Object transformation records:

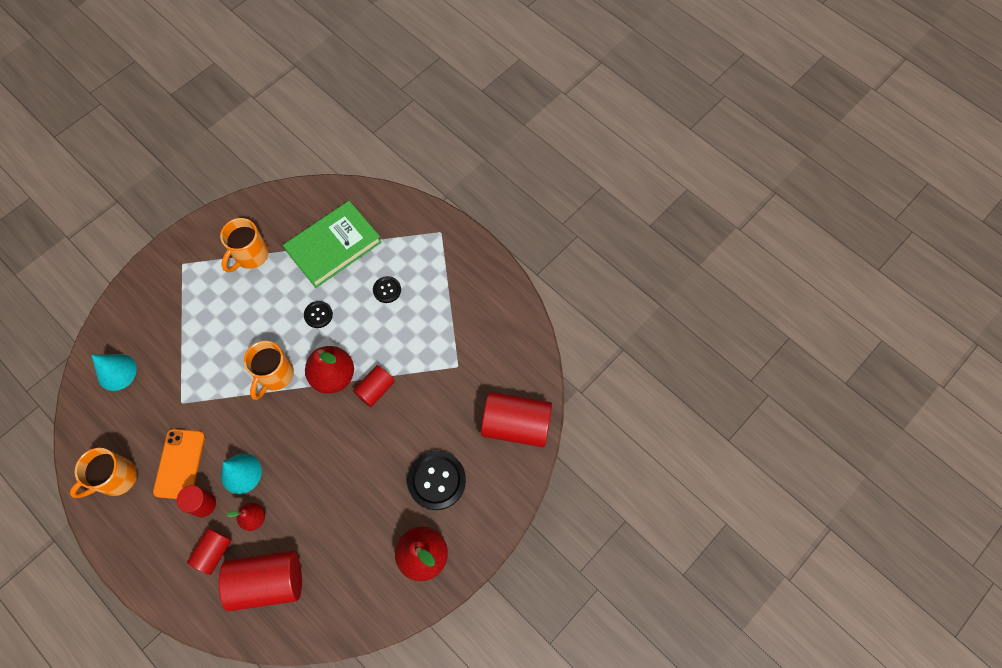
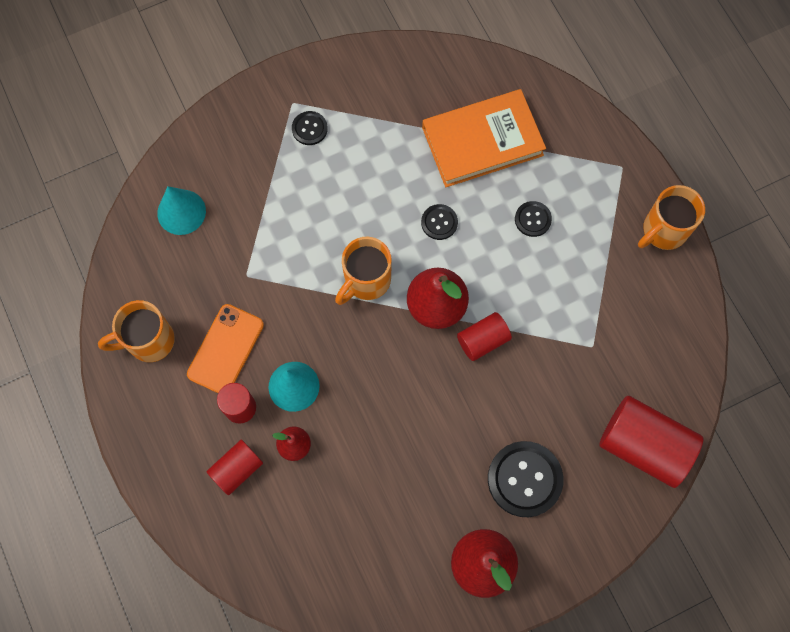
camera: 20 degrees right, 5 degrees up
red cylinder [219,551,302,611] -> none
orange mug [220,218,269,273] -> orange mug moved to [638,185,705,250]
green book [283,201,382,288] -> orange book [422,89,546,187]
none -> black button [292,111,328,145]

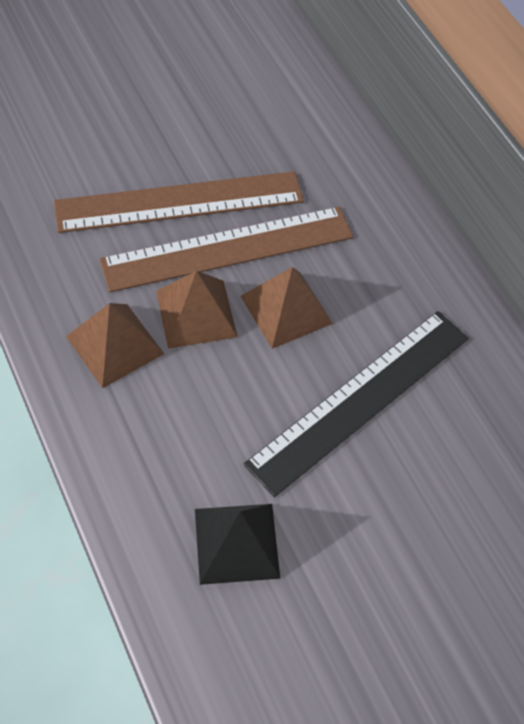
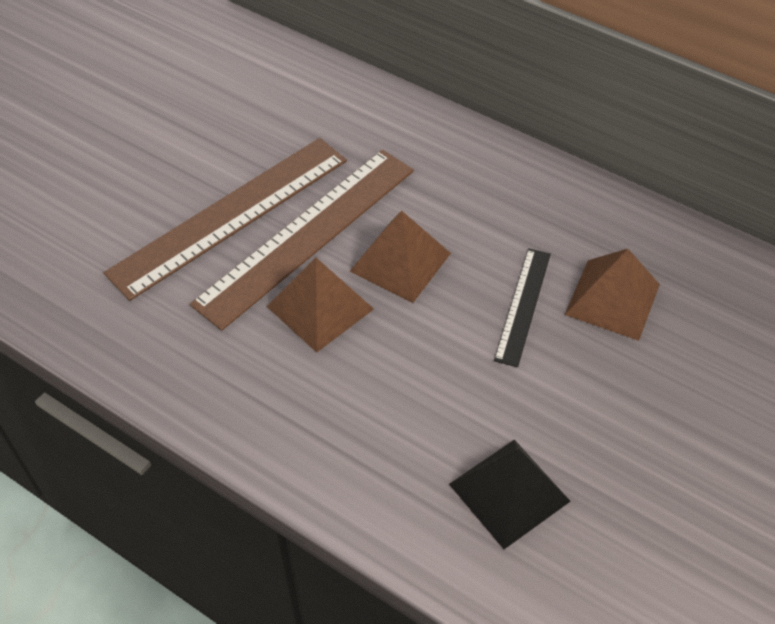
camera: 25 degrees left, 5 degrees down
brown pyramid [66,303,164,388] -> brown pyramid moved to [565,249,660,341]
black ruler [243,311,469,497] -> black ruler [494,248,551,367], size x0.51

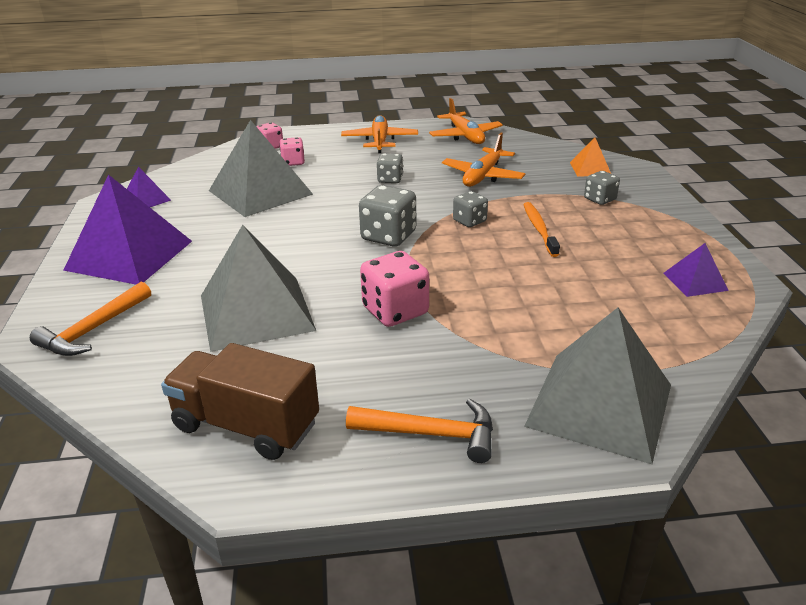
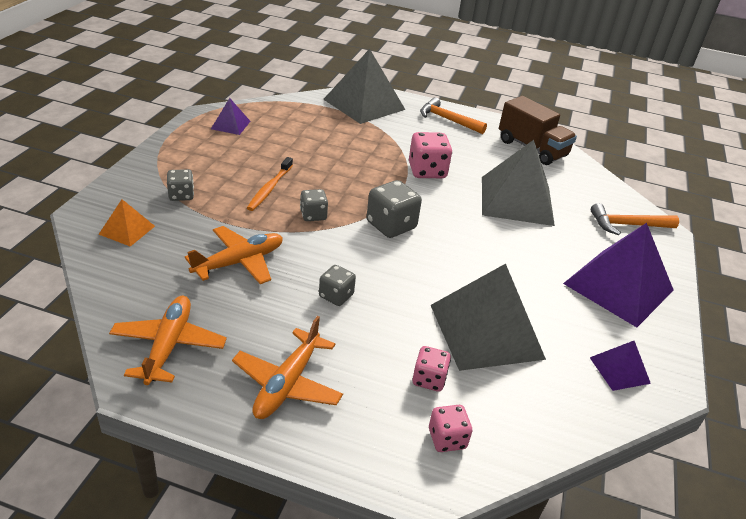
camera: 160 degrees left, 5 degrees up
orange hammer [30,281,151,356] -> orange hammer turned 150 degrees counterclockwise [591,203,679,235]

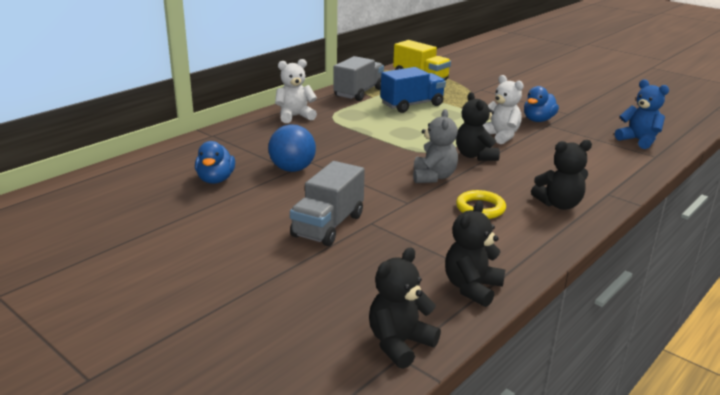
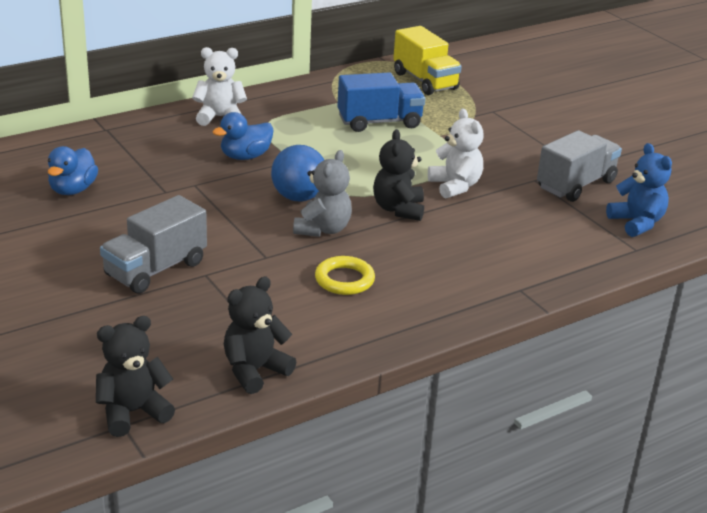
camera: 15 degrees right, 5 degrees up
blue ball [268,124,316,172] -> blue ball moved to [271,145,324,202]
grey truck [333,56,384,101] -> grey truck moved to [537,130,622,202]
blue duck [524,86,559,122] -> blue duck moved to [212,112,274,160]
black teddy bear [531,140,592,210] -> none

__Work request__.
For this exercise, set down the lines in the entries above from the one with "none -> black button [292,111,328,145]" through the one with "grey truck [333,56,384,101]" exactly as written, without any pictures.

__Answer box__.
none -> black button [292,111,328,145]

camera: 25 degrees left, 5 degrees down
brown pyramid [66,303,164,388] -> brown pyramid moved to [565,249,660,341]
black ruler [243,311,469,497] -> black ruler [494,248,551,367], size x0.51

camera: 160 degrees left, 5 degrees up
orange hammer [30,281,151,356] -> orange hammer turned 150 degrees counterclockwise [591,203,679,235]

camera: 15 degrees right, 5 degrees up
blue ball [268,124,316,172] -> blue ball moved to [271,145,324,202]
grey truck [333,56,384,101] -> grey truck moved to [537,130,622,202]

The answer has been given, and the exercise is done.